The task:
Go through the listing that follows and write it out exactly. Drop the pictures.

Data for this task:
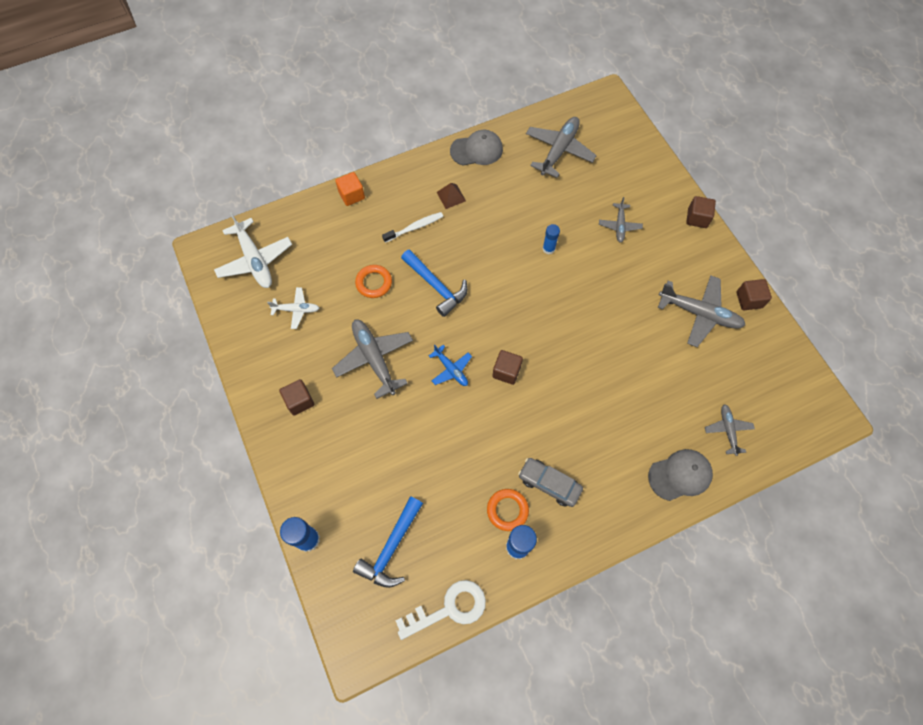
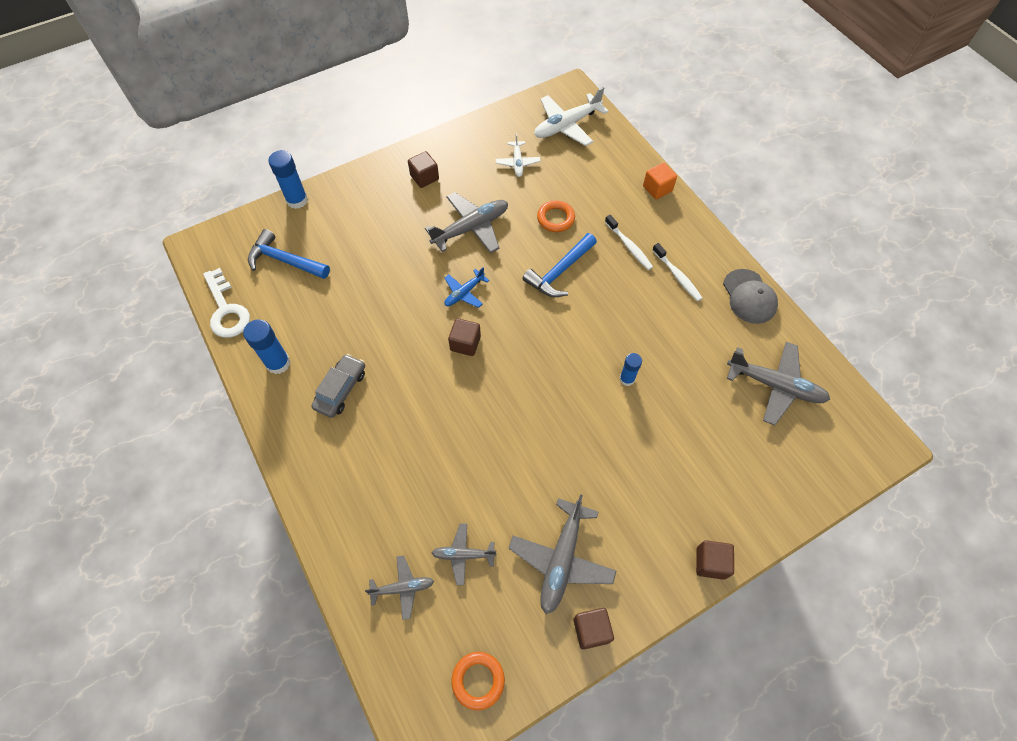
camera: 85 degrees right, 5 degrees down
brown pyramid [437,183,466,209] -> white toothbrush [652,243,702,301]
orange ring [487,489,529,531] -> orange ring moved to [451,652,505,710]
grey plane [599,197,643,243] -> grey plane moved to [432,523,497,585]
grey cap [648,449,713,501] -> none

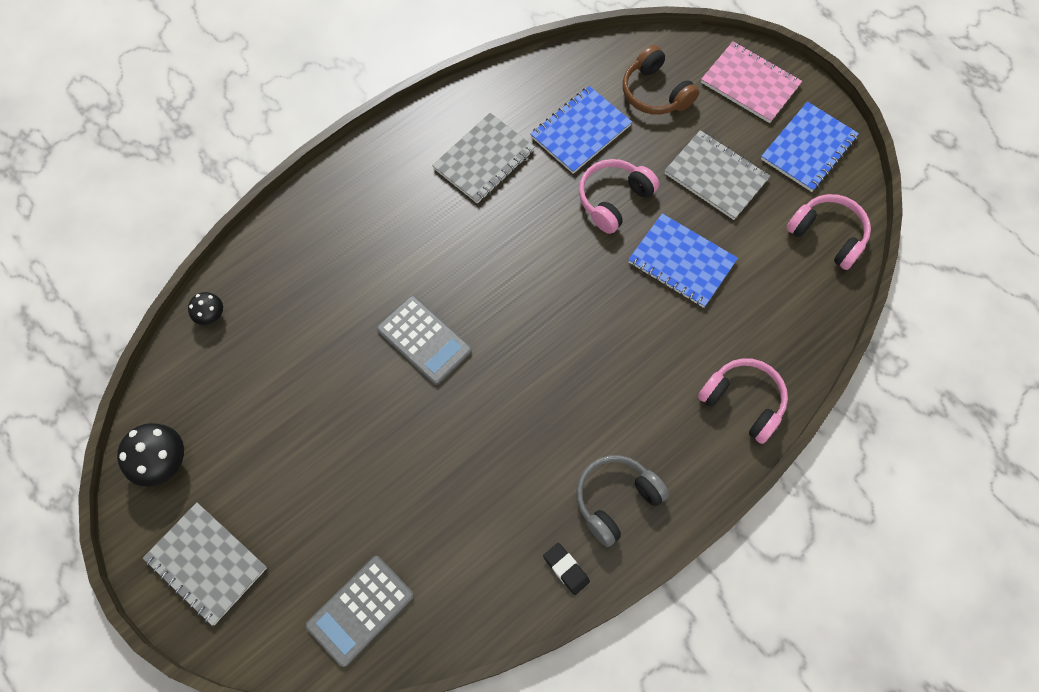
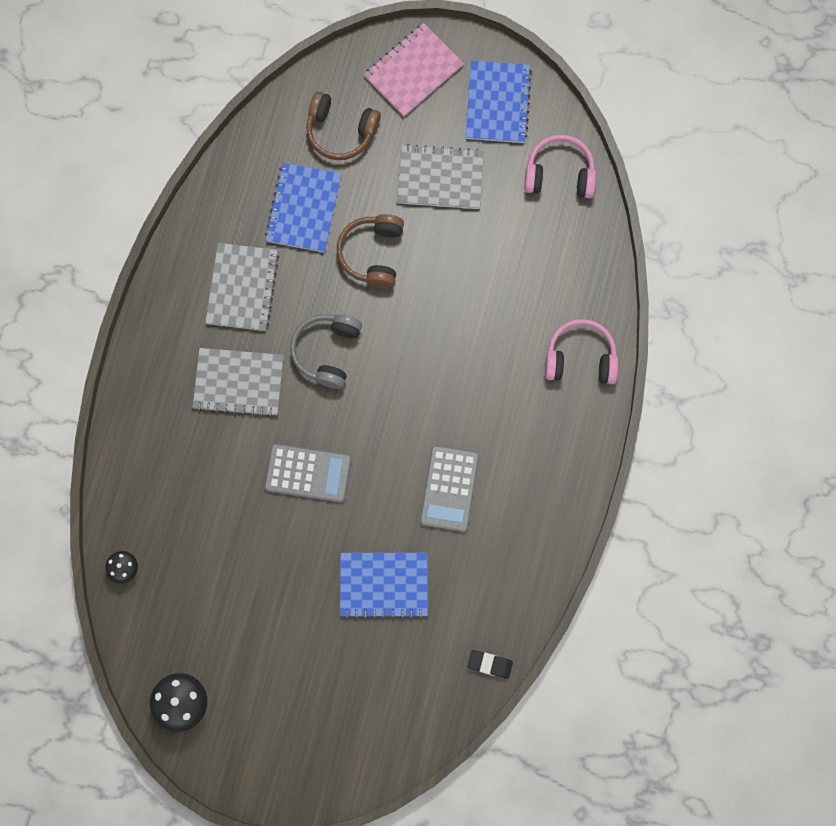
camera: 35 degrees left, 10 degrees up
grey notebook [143,502,267,626] -> grey notebook moved to [192,348,284,417]
grey calculator [306,556,414,667] -> grey calculator moved to [420,445,479,532]
black eraser [543,543,590,595] -> black eraser moved to [468,650,513,679]
grey headphones [576,455,669,547] -> grey headphones moved to [290,314,362,389]
pink headphones [579,159,659,234] -> brown headphones [337,214,404,288]
blue notebook [628,213,738,308] -> blue notebook moved to [340,553,428,619]
pink notebook [701,41,802,123] -> pink notebook turned 45 degrees counterclockwise [364,23,464,117]

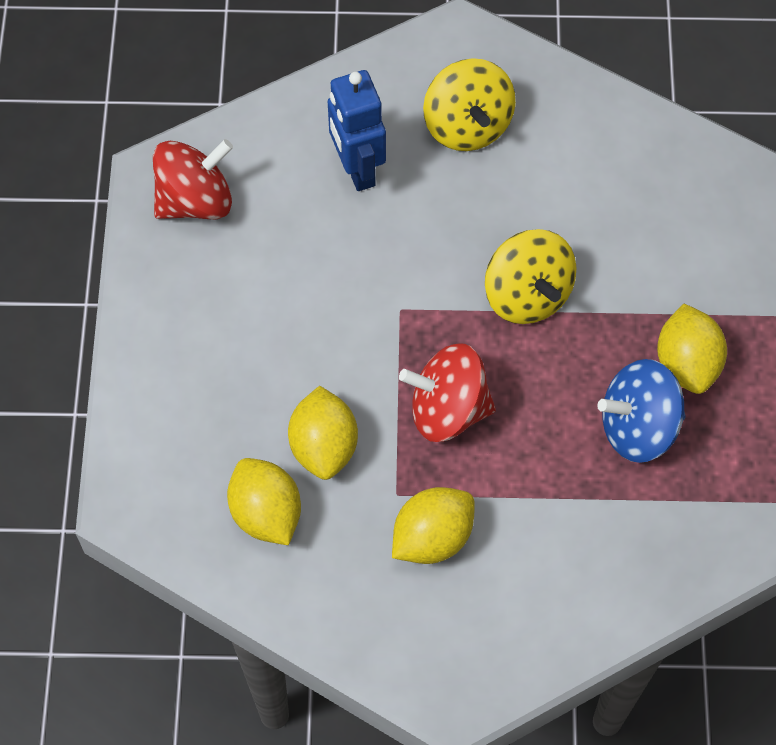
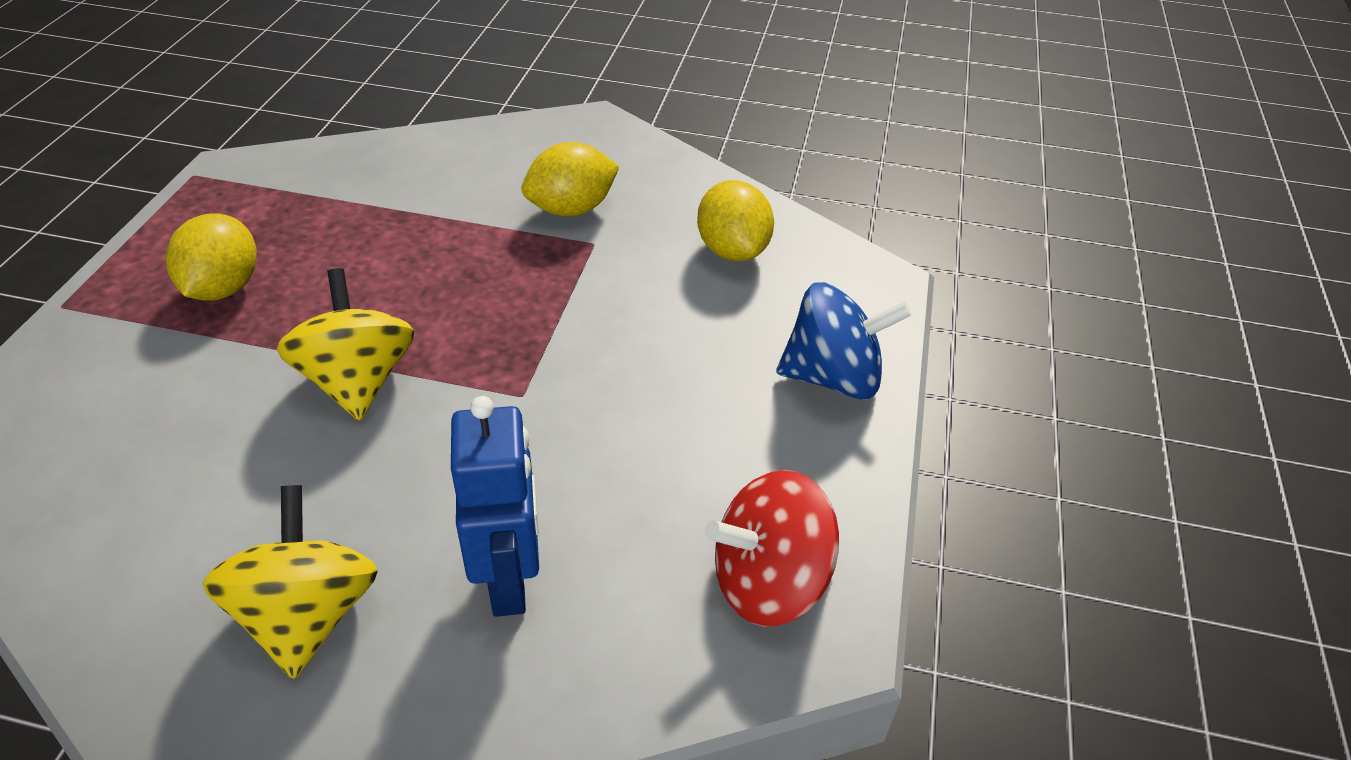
camera: 170 degrees left, 20 degrees down
yellow lemon [288,386,358,480] -> none
red spinning top [399,344,496,442] -> none
blue spinning top [597,359,686,463] -> blue spinning top moved to [777,282,912,400]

The completed task:
camera: 85 degrees right, 5 degrees down
brown pyramid [437,183,466,209] -> white toothbrush [652,243,702,301]
orange ring [487,489,529,531] -> orange ring moved to [451,652,505,710]
grey plane [599,197,643,243] -> grey plane moved to [432,523,497,585]
grey cap [648,449,713,501] -> none

camera: 35 degrees left, 10 degrees up
grey notebook [143,502,267,626] -> grey notebook moved to [192,348,284,417]
grey calculator [306,556,414,667] -> grey calculator moved to [420,445,479,532]
black eraser [543,543,590,595] -> black eraser moved to [468,650,513,679]
grey headphones [576,455,669,547] -> grey headphones moved to [290,314,362,389]
pink headphones [579,159,659,234] -> brown headphones [337,214,404,288]
blue notebook [628,213,738,308] -> blue notebook moved to [340,553,428,619]
pink notebook [701,41,802,123] -> pink notebook turned 45 degrees counterclockwise [364,23,464,117]

camera: 170 degrees left, 20 degrees down
yellow lemon [288,386,358,480] -> none
red spinning top [399,344,496,442] -> none
blue spinning top [597,359,686,463] -> blue spinning top moved to [777,282,912,400]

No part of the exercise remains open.